YOUR ASSIGNMENT - Could you repeat exactly the lines below, from the line containing "Q3: PMOS IRF9540" through the last one, both included, while leaving out any pictures?

**** EXTRACTED DATA

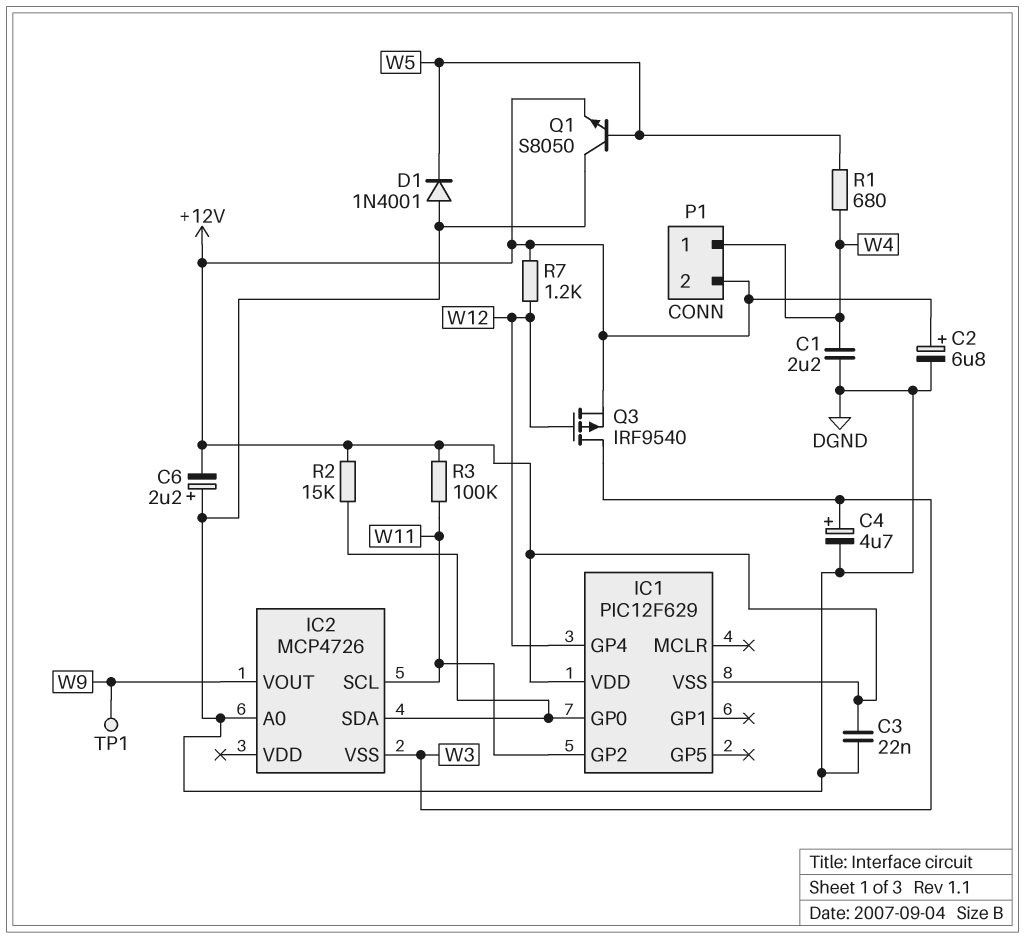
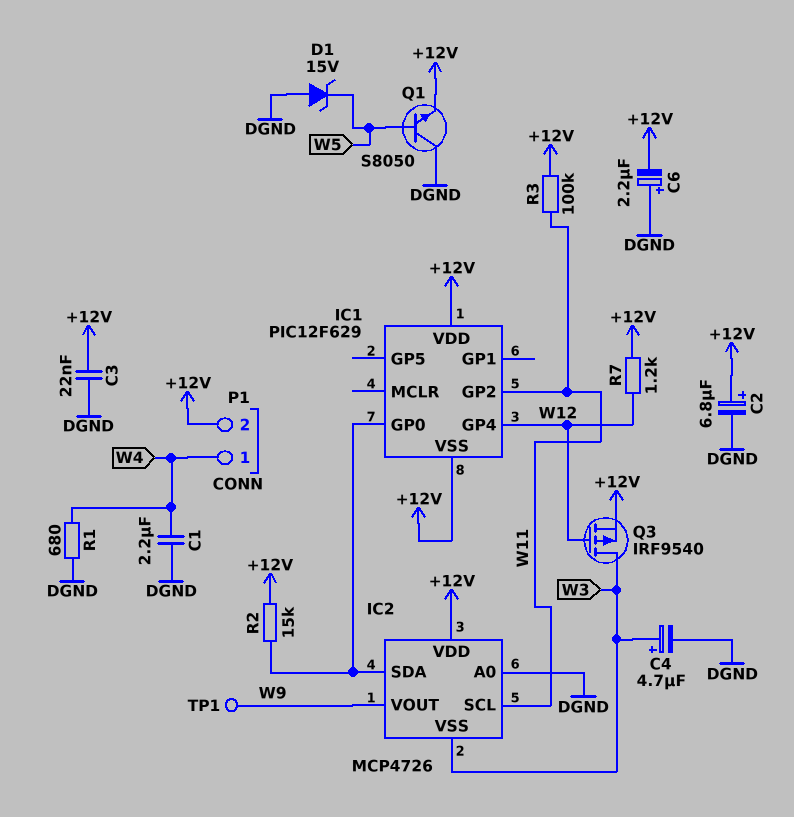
D1: diode 1N4001 (A DGND, K W5) -> zener 15V (A DGND, K W5)
IC2 pin VDD: none -> +12V
R1: 680 (W4, W5) -> 680 (DGND, W4)

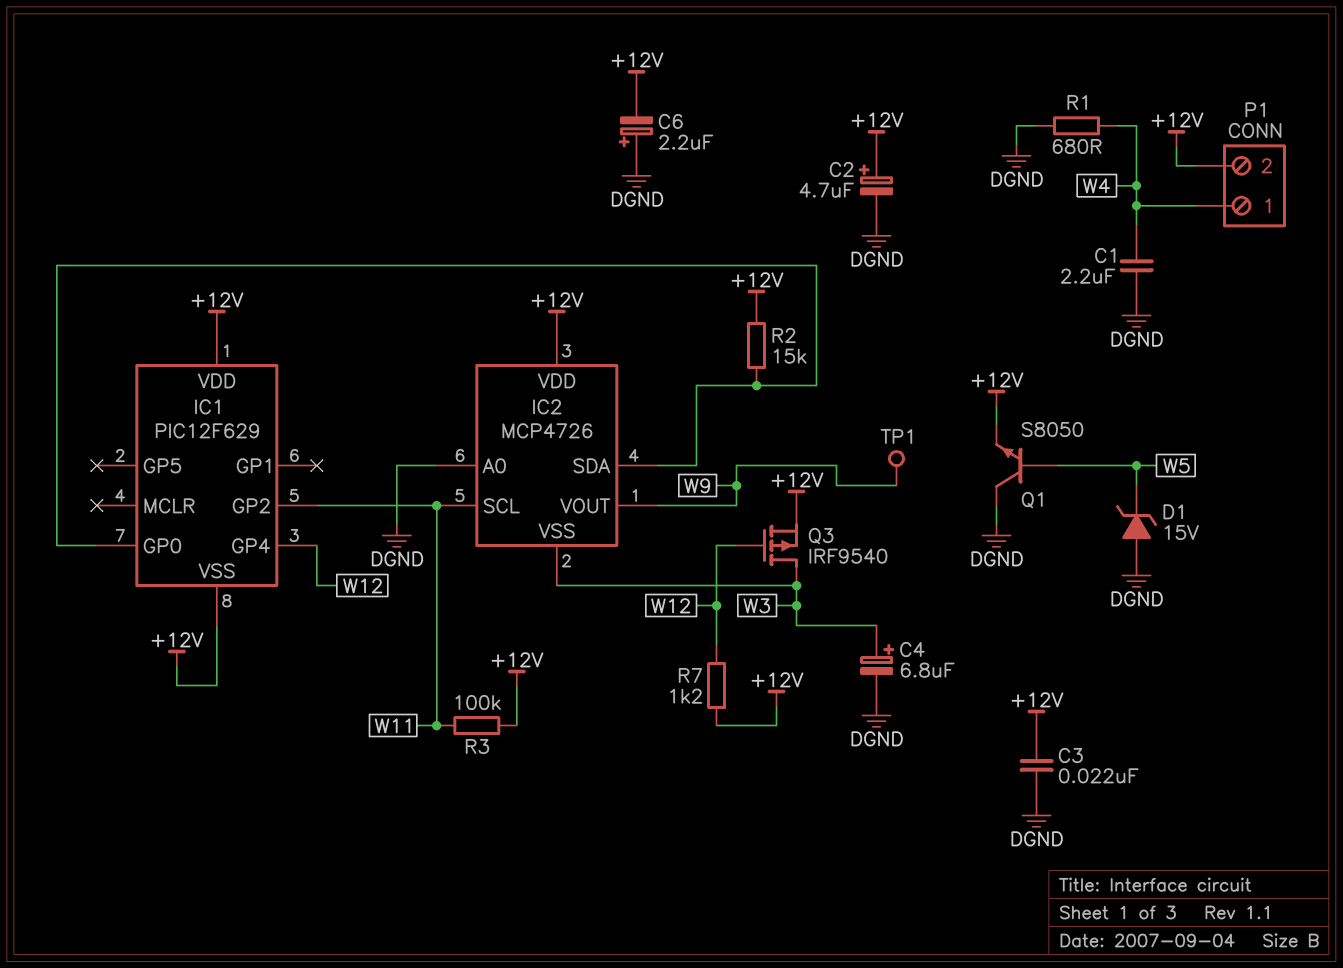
C2: 6.8uF (plus +12V, minus DGND) -> 4.7uF (plus +12V, minus DGND)
C4: 4.7uF (plus W3, minus DGND) -> 6.8uF (plus W3, minus DGND)

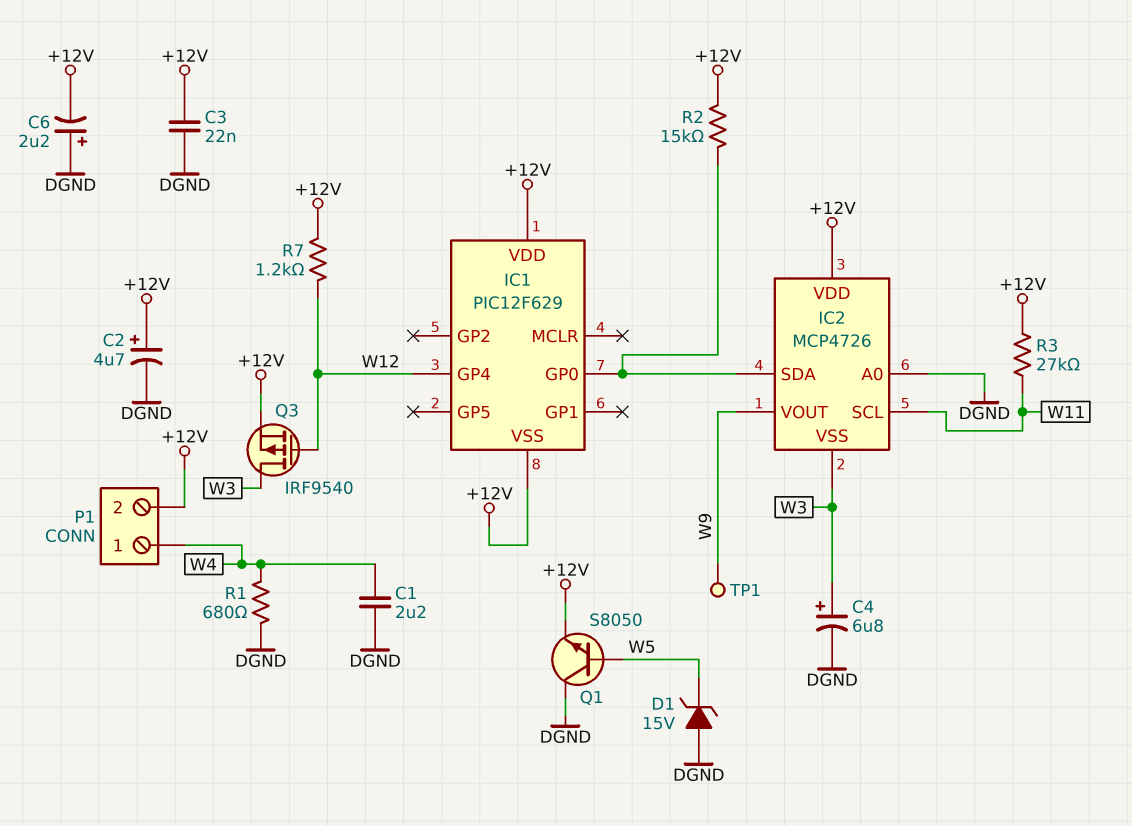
IC1 pin GP2: W11 -> none
R3: 100k (+12V, W11) -> 27k (+12V, W11)

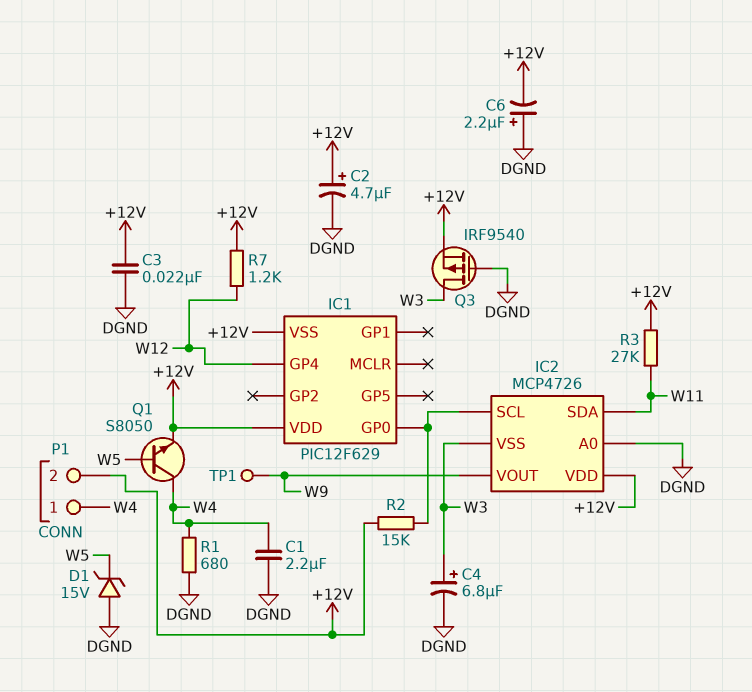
IC2 pin SCL: W11 -> IC1/GP0
IC2 pin SDA: IC1/GP0 -> W11
Q1: NPN S8050 (B W5, C DGND, E +12V) -> NPN S8050 (B W5, C W4, E +12V)
Q3: PMOS IRF9540 (G W12, D W3, S +12V) -> PMOS IRF9540 (G DGND, D W3, S +12V)

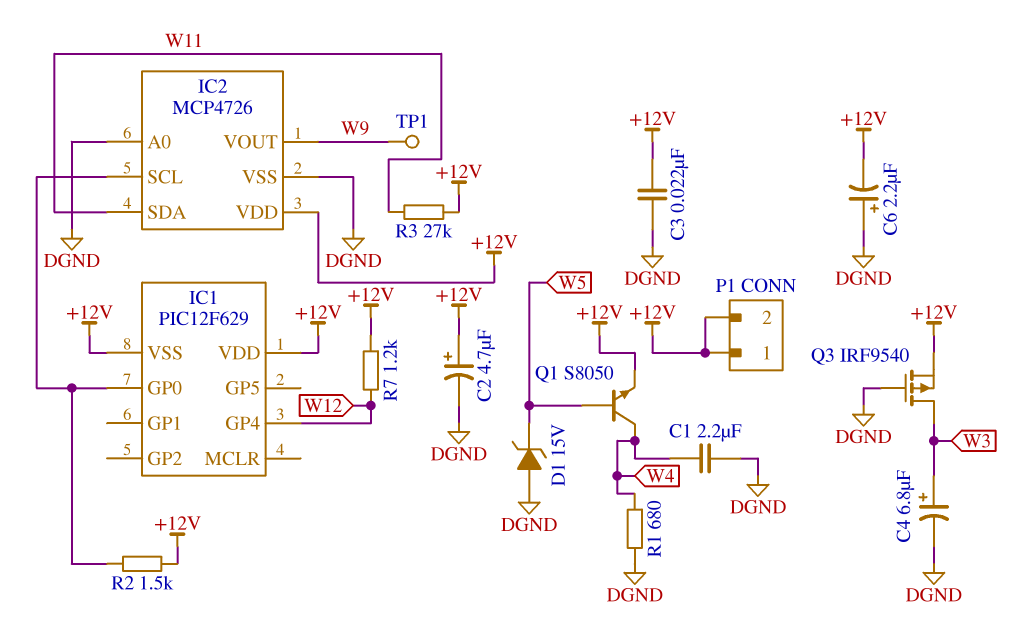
IC2 pin VSS: W3 -> DGND
P1 pin 1: W4 -> +12V
R2: 15k (+12V, IC1/GP0) -> 1.5k (+12V, IC1/GP0)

********

RESPONSE TO THE EXERCISE -
Q3: PMOS IRF9540 (G W12, D W3, S +12V) -> PMOS IRF9540 (G DGND, D W3, S +12V)

IC2 pin VSS: W3 -> DGND
P1 pin 1: W4 -> +12V
R2: 15k (+12V, IC1/GP0) -> 1.5k (+12V, IC1/GP0)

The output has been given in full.